# REQUIRED ACTION
Transcribe the lines below verbatim, skipping the images.
BEGIN RECORDED INFORMATION
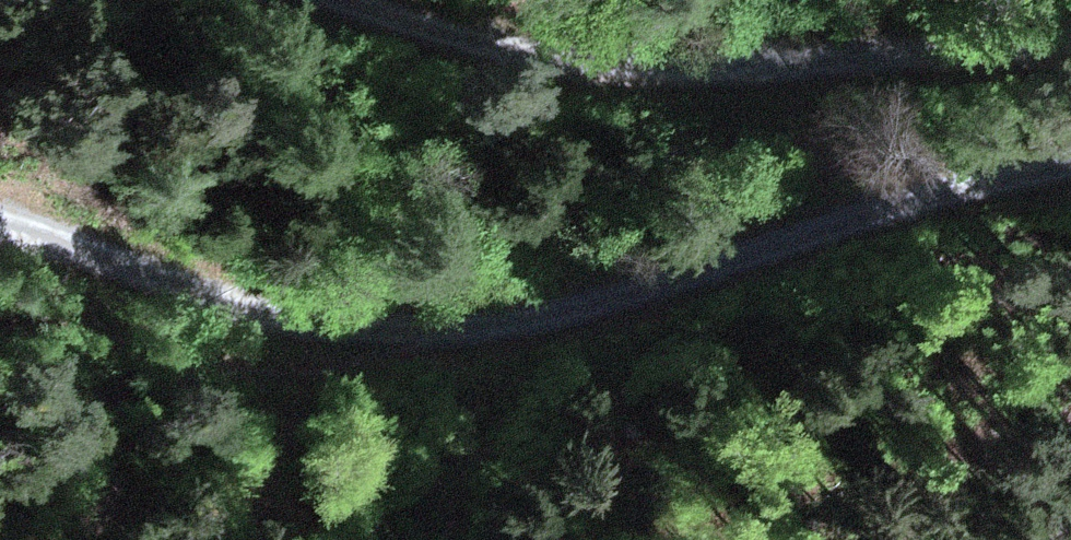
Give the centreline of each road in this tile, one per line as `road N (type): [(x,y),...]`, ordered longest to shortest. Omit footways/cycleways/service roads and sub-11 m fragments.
road 1 (track): [(1070,168),(913,196),(522,325),(264,321),(66,234),(0,220)]
road 2 (track): [(336,0),(671,68),(1070,12)]

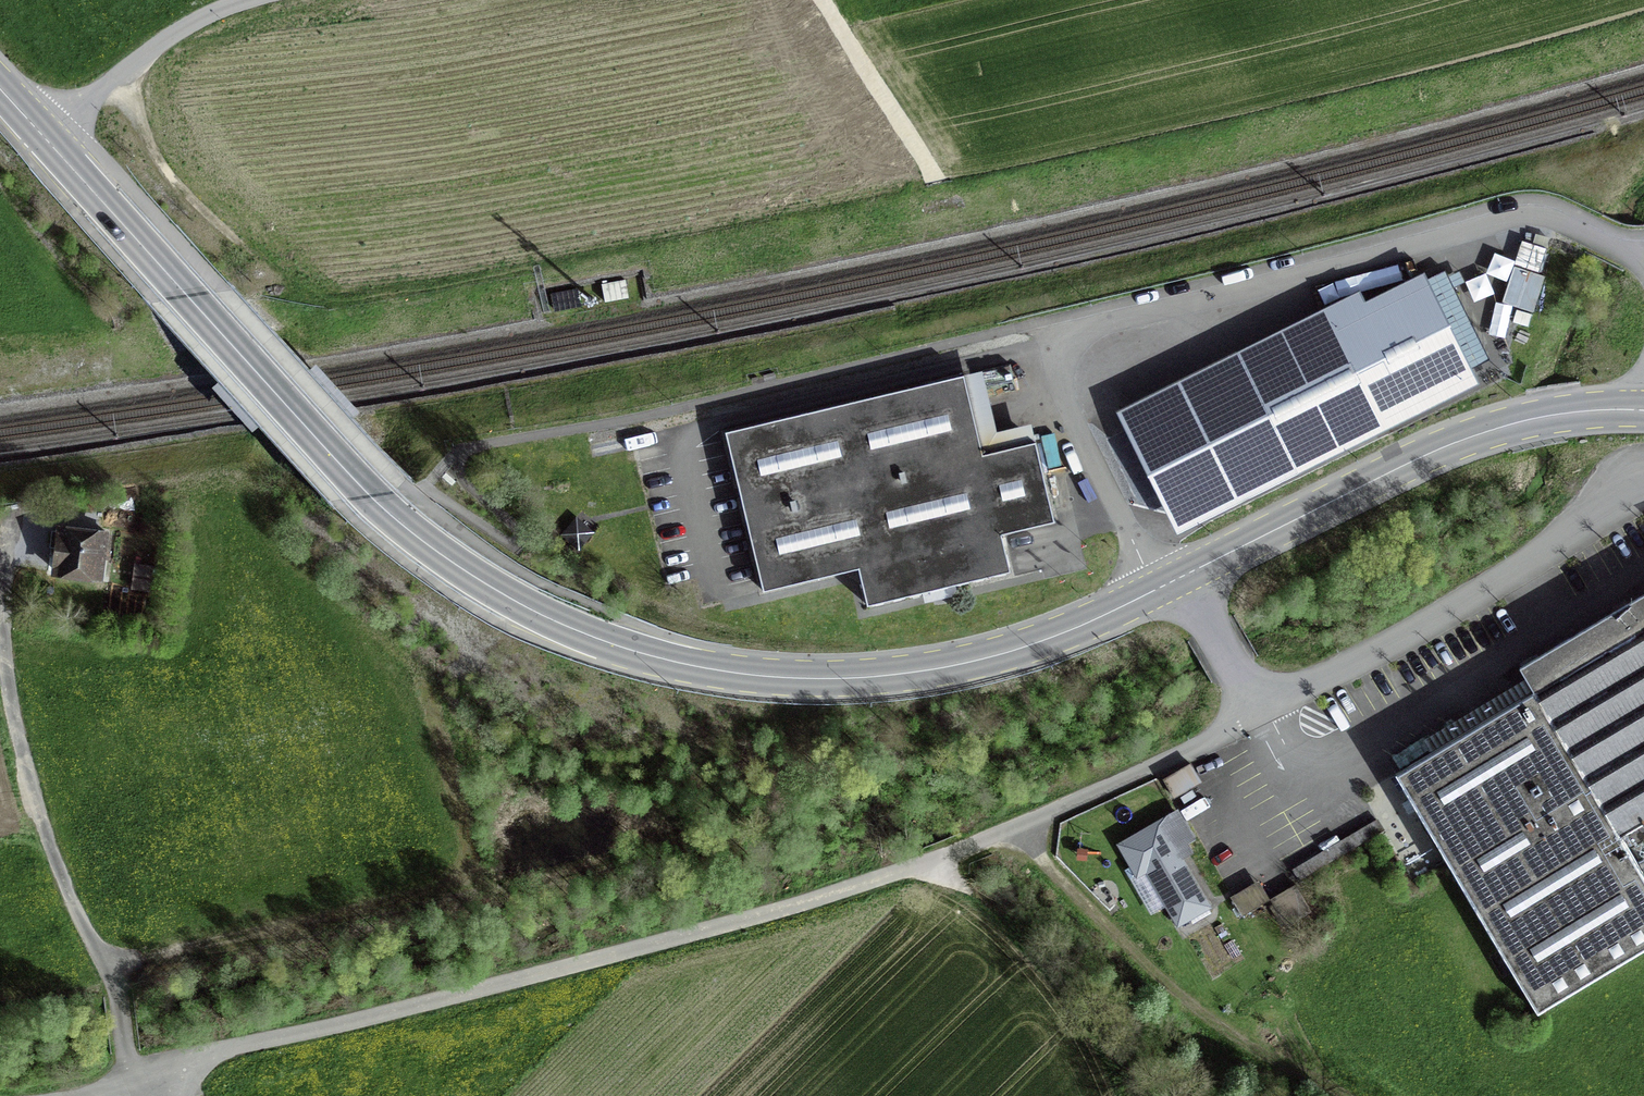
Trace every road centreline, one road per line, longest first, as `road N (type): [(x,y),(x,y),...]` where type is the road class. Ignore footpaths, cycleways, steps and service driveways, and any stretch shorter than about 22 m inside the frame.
END RECORDED INFORMATION
# SOLUTION
Give the centreline of each road in this tile, one per line as `road N (type): [(x,y),...]`, ordered longest to shortest. Omit footways/cycleways/service roads and sub-11 m fragments.
road 1 (track): [(1070,168),(913,196),(522,325),(264,321),(66,234),(0,220)]
road 2 (track): [(336,0),(671,68),(1070,12)]

Trace every road centreline, one road per line, longest first, as `road N (type): [(x,y),(x,y),...]` where type is the road class. Ignore footpaths, cycleways, steps and service driveways, and any stretch shorter than about 22 m inside the frame.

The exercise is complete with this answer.